What you are asked to do:
Could you reproduce the entries word for word, starting at the very first line and ending at the line that contains "ball [1256, 1517]", with both of those lines included?

Entries for pointing to text and elements
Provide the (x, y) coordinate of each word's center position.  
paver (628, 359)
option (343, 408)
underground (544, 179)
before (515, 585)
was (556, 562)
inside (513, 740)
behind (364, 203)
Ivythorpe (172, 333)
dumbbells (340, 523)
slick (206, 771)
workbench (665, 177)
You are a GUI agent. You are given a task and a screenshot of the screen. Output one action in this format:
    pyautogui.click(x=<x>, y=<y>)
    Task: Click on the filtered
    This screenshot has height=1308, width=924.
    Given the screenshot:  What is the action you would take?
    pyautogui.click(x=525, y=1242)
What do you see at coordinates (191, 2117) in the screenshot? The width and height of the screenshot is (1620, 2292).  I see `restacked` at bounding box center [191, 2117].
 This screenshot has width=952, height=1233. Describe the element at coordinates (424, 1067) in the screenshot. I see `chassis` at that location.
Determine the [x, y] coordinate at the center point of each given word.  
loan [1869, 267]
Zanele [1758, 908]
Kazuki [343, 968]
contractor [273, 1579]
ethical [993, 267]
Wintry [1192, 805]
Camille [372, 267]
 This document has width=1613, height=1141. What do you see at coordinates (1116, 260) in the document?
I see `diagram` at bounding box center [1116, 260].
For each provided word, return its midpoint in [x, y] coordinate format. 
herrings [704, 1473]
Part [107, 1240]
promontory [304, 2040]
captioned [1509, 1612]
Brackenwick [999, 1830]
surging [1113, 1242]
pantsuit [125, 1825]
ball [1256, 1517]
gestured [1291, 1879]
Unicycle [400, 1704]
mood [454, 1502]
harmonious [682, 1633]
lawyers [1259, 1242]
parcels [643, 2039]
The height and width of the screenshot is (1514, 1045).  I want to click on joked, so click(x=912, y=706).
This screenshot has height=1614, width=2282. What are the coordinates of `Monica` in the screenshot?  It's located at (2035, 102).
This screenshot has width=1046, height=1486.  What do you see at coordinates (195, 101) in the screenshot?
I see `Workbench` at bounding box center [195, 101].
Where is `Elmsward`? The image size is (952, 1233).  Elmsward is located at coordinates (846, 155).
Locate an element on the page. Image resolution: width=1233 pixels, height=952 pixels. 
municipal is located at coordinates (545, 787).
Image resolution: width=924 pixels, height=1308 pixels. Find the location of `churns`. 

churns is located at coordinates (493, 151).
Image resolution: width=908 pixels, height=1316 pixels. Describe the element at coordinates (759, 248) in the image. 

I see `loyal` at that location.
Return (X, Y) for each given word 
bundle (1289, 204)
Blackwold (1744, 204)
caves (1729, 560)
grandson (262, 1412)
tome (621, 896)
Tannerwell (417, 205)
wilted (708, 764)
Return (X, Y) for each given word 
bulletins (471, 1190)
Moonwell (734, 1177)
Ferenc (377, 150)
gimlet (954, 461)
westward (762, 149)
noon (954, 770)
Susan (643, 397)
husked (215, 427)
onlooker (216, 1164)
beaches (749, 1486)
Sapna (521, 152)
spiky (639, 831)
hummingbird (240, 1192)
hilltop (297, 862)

Answer to this task:
Provide the (x, y) coordinate of each word's center position.  
paver (628, 359)
option (343, 408)
underground (544, 179)
before (515, 585)
was (556, 562)
inside (513, 740)
behind (364, 203)
Ivythorpe (172, 333)
dumbbells (340, 523)
slick (206, 771)
workbench (665, 177)
You are a GUI agent. You are given a task and a screenshot of the screen. Output one action in this format:
    pyautogui.click(x=<x>, y=<y>)
    Task: Click on the filtered
    This screenshot has height=1308, width=924.
    Given the screenshot:  What is the action you would take?
    pyautogui.click(x=525, y=1242)
What do you see at coordinates (191, 2117) in the screenshot? The width and height of the screenshot is (1620, 2292).  I see `restacked` at bounding box center [191, 2117].
 This screenshot has width=952, height=1233. Describe the element at coordinates (424, 1067) in the screenshot. I see `chassis` at that location.
Determine the [x, y] coordinate at the center point of each given word.  
loan [1869, 267]
Zanele [1758, 908]
Kazuki [343, 968]
contractor [273, 1579]
ethical [993, 267]
Wintry [1192, 805]
Camille [372, 267]
 This document has width=1613, height=1141. What do you see at coordinates (1116, 260) in the document?
I see `diagram` at bounding box center [1116, 260].
For each provided word, return its midpoint in [x, y] coordinate format. 
herrings [704, 1473]
Part [107, 1240]
promontory [304, 2040]
captioned [1509, 1612]
Brackenwick [999, 1830]
surging [1113, 1242]
pantsuit [125, 1825]
ball [1256, 1517]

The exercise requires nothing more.